TASK OBJECTIVE: Write out exactly the lines running from the one with "D4: LED orange" to the last line of the entries, keeping both the first and the last.

DATA FOR THE TASK:
■ ■ ■
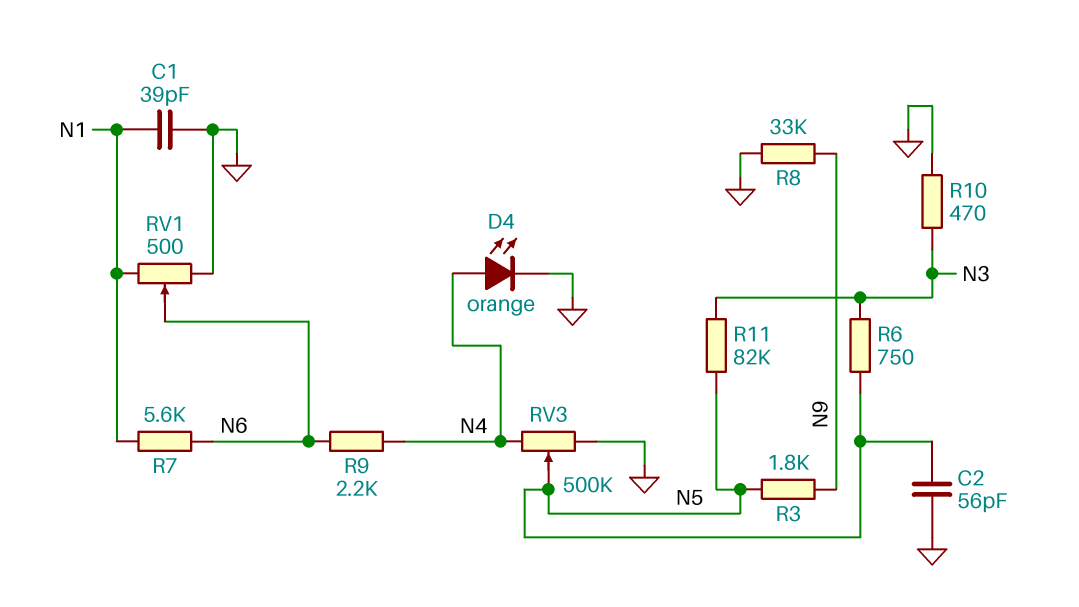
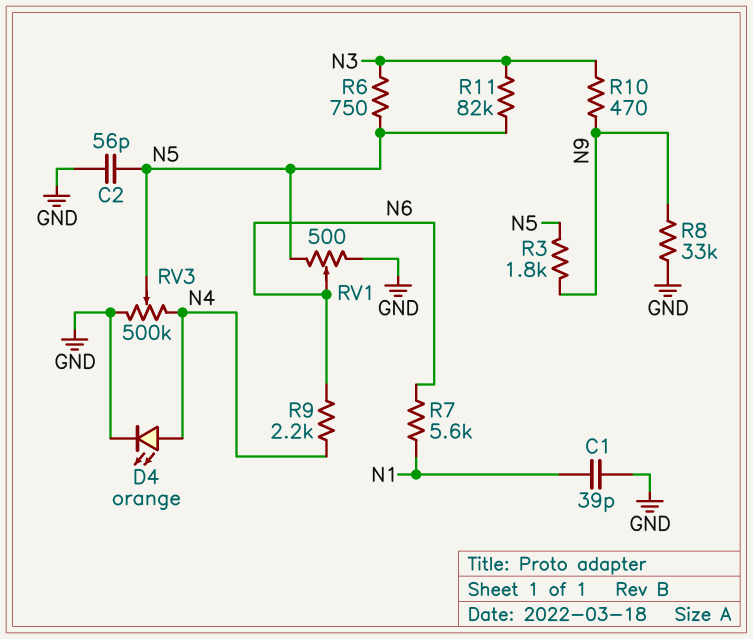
R10: 470 (GND, N3) -> 470 (N3, N9)
RV1: 500 (GND, N1, wiper N6) -> 500 (GND, N5, wiper N6)

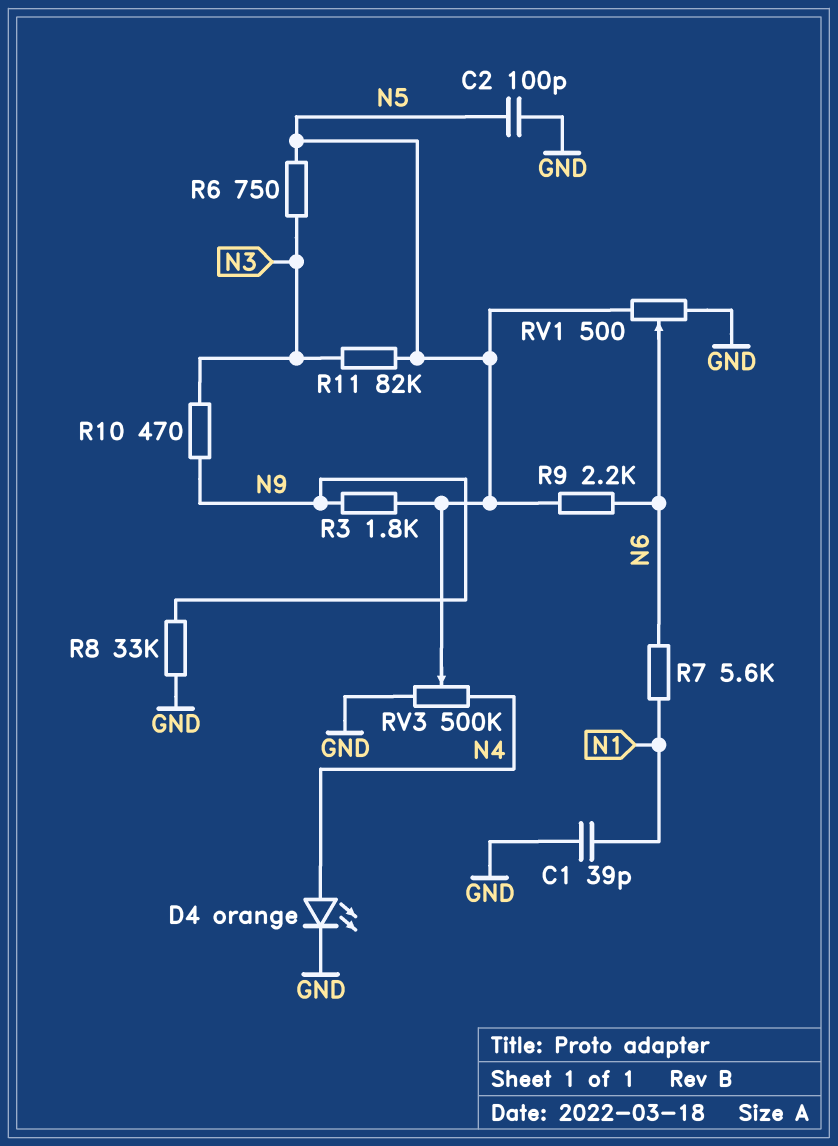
C2: 56pF (GND, N5) -> 100pF (GND, N5)
R9: 2.2k (N4, N6) -> 2.2k (N5, N6)

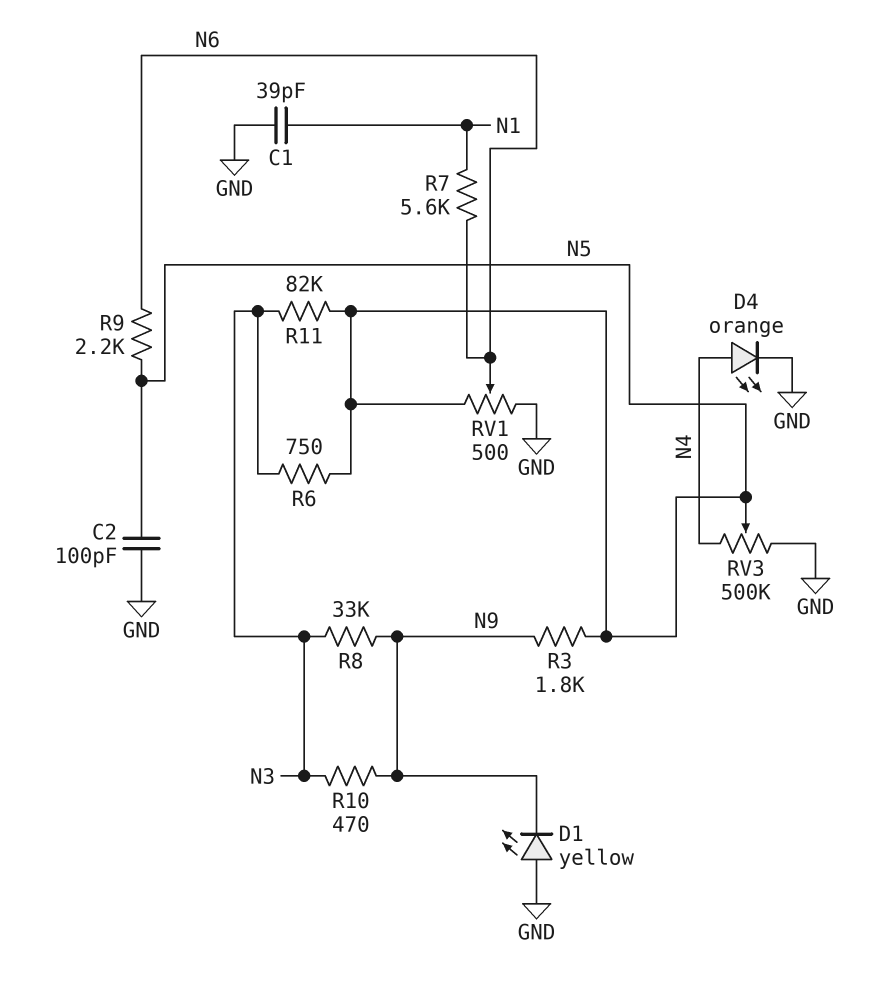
D1: none -> LED yellow (A GND, K N9)
R8: 33k (GND, N9) -> 33k (N3, N9)

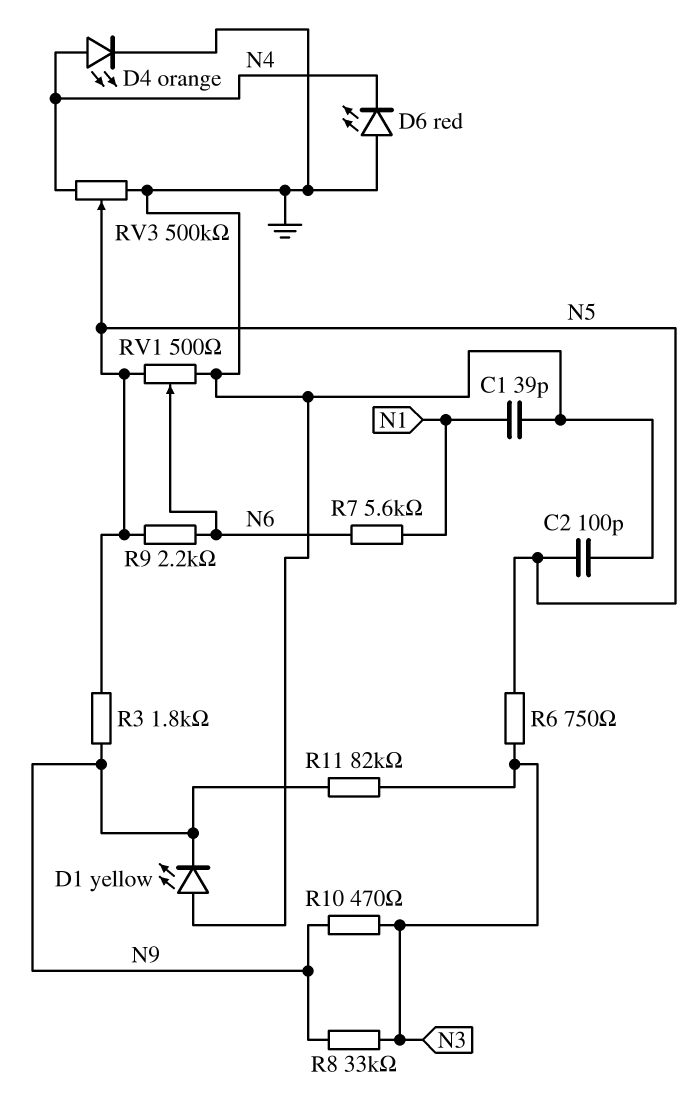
D6: none -> LED red (A GND, K N4)
R11: 82k (N3, N5) -> 82k (N3, N9)

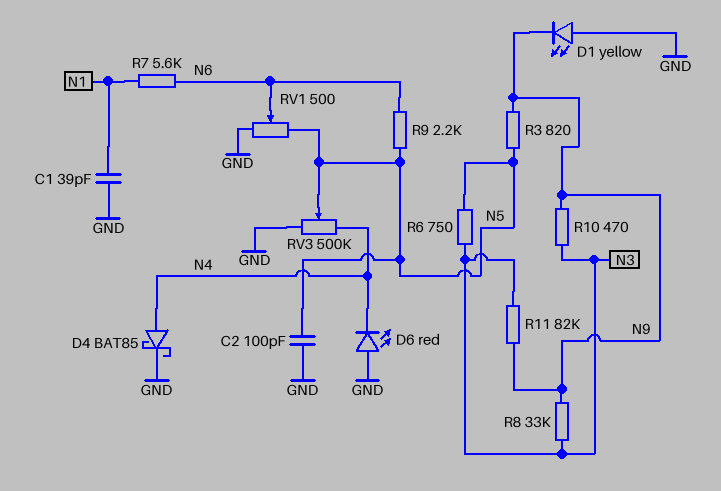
D4: LED orange (A N4, K GND) -> schottky BAT85 (A N4, K GND)
R3: 1.8k (N5, N9) -> 820 (N5, N9)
■ ■ ■
OUTPUT OF THE EXERCISE:
D4: LED orange (A N4, K GND) -> schottky BAT85 (A N4, K GND)
R3: 1.8k (N5, N9) -> 820 (N5, N9)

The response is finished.